■ Try it
In the entries that follow, the line with "brown cone [488,161,538,199]" opens the range and the line with "none -> white carrot [453,300,555,357]" closes it; repeat that range exactly, both lines included.

Colored object listings
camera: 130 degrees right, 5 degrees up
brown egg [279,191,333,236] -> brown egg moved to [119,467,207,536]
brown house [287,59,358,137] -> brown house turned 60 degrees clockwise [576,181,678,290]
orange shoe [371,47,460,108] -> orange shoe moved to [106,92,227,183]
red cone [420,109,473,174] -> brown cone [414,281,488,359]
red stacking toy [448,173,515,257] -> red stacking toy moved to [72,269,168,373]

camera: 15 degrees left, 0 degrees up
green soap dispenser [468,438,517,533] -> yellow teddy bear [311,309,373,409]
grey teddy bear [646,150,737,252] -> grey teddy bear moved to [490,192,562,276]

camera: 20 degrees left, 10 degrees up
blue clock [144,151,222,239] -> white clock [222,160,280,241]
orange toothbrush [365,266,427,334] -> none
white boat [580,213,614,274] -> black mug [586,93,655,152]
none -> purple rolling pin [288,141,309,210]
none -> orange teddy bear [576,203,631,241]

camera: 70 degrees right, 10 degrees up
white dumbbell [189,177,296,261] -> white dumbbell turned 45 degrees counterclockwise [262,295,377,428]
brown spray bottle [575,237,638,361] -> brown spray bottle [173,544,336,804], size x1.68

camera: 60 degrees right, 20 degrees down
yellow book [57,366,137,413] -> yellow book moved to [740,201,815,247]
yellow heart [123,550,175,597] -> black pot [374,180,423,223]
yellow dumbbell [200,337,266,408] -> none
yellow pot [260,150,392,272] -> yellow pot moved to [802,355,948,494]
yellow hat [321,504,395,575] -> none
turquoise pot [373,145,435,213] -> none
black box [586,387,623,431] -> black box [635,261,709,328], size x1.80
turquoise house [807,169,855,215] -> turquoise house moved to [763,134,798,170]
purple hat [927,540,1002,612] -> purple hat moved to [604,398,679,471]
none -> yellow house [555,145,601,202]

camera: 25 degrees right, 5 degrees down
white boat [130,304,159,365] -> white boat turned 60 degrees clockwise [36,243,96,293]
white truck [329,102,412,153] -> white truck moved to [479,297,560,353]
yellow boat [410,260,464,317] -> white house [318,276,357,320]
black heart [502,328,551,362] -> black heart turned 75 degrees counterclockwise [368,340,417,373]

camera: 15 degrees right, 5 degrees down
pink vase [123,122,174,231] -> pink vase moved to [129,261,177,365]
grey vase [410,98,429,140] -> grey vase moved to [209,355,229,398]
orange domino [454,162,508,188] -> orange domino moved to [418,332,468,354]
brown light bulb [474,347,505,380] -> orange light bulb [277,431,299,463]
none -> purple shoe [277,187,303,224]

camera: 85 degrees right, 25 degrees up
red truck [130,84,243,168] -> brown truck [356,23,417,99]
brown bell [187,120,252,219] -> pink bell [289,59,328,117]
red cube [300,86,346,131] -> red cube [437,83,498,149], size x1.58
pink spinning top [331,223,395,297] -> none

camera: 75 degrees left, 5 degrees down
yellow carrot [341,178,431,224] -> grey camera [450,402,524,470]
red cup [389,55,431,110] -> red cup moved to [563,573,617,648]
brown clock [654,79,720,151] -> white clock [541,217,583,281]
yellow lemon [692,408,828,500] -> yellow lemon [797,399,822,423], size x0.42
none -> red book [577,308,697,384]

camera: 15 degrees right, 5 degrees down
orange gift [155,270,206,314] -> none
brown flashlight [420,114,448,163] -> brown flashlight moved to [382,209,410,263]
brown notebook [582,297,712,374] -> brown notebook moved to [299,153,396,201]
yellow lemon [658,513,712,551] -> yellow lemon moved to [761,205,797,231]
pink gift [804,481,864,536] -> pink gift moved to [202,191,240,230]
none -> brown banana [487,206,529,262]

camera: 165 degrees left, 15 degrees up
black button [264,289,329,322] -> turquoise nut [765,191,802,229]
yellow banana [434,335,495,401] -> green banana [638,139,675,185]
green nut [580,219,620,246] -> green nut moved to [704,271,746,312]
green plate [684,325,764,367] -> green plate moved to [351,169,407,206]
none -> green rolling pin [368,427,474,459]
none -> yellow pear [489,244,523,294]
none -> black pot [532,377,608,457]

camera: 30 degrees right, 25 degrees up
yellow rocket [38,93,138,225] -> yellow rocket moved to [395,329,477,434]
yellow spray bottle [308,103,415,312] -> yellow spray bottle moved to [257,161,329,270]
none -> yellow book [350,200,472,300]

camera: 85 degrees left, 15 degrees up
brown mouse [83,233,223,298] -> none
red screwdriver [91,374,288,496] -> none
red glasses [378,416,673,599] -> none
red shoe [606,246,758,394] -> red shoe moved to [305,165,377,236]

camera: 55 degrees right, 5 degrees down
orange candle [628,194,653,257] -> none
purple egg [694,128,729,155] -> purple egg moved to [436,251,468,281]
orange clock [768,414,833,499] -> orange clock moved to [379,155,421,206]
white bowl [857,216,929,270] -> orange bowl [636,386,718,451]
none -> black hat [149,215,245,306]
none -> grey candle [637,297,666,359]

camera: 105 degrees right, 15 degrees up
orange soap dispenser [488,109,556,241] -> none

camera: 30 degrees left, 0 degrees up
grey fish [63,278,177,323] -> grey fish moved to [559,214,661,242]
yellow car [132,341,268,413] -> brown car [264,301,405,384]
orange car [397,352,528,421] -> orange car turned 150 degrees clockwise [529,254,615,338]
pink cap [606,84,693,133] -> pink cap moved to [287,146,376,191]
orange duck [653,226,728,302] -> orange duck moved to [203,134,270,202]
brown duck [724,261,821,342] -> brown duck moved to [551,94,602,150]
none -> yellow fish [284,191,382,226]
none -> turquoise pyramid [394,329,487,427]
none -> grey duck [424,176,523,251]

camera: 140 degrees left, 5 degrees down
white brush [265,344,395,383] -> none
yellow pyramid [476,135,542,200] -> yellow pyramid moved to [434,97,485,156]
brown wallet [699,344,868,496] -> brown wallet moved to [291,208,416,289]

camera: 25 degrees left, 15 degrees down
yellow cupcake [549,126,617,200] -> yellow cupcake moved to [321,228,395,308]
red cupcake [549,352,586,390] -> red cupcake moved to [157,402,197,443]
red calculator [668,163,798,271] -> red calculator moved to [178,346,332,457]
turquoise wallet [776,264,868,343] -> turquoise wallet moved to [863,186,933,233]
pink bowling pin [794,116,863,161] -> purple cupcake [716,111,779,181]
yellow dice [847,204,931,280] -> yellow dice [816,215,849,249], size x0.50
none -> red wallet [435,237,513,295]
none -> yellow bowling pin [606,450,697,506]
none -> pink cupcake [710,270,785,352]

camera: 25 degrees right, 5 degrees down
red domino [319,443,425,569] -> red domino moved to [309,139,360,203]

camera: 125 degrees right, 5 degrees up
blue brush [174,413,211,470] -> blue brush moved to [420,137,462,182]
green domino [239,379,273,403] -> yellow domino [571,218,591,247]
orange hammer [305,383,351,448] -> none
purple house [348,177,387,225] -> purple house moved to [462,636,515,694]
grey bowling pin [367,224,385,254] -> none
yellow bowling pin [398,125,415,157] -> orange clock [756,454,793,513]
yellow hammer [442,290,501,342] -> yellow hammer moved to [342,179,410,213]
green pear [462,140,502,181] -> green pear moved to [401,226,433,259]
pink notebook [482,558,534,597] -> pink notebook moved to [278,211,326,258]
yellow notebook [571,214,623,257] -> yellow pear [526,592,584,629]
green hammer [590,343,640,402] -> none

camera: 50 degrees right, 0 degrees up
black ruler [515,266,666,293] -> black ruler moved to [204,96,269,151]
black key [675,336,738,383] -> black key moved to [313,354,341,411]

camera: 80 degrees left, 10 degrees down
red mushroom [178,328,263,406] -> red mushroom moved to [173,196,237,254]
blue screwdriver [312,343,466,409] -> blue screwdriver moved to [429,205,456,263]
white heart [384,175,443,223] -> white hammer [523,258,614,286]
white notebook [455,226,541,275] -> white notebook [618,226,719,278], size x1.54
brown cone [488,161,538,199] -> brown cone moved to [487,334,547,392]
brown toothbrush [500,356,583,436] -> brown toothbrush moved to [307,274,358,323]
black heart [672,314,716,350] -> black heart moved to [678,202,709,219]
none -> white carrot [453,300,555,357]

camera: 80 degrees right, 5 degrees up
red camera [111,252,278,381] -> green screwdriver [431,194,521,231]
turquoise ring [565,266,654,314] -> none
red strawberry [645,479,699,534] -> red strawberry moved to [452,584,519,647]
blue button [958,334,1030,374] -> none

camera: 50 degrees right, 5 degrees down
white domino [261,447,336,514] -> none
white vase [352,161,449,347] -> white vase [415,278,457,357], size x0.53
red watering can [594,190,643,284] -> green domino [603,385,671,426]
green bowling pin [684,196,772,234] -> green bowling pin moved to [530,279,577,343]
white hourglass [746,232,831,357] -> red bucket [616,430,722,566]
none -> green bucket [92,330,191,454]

■ Answer to this problem
brown cone [488,161,538,199] -> brown cone moved to [487,334,547,392]
brown toothbrush [500,356,583,436] -> brown toothbrush moved to [307,274,358,323]
black heart [672,314,716,350] -> black heart moved to [678,202,709,219]
none -> white carrot [453,300,555,357]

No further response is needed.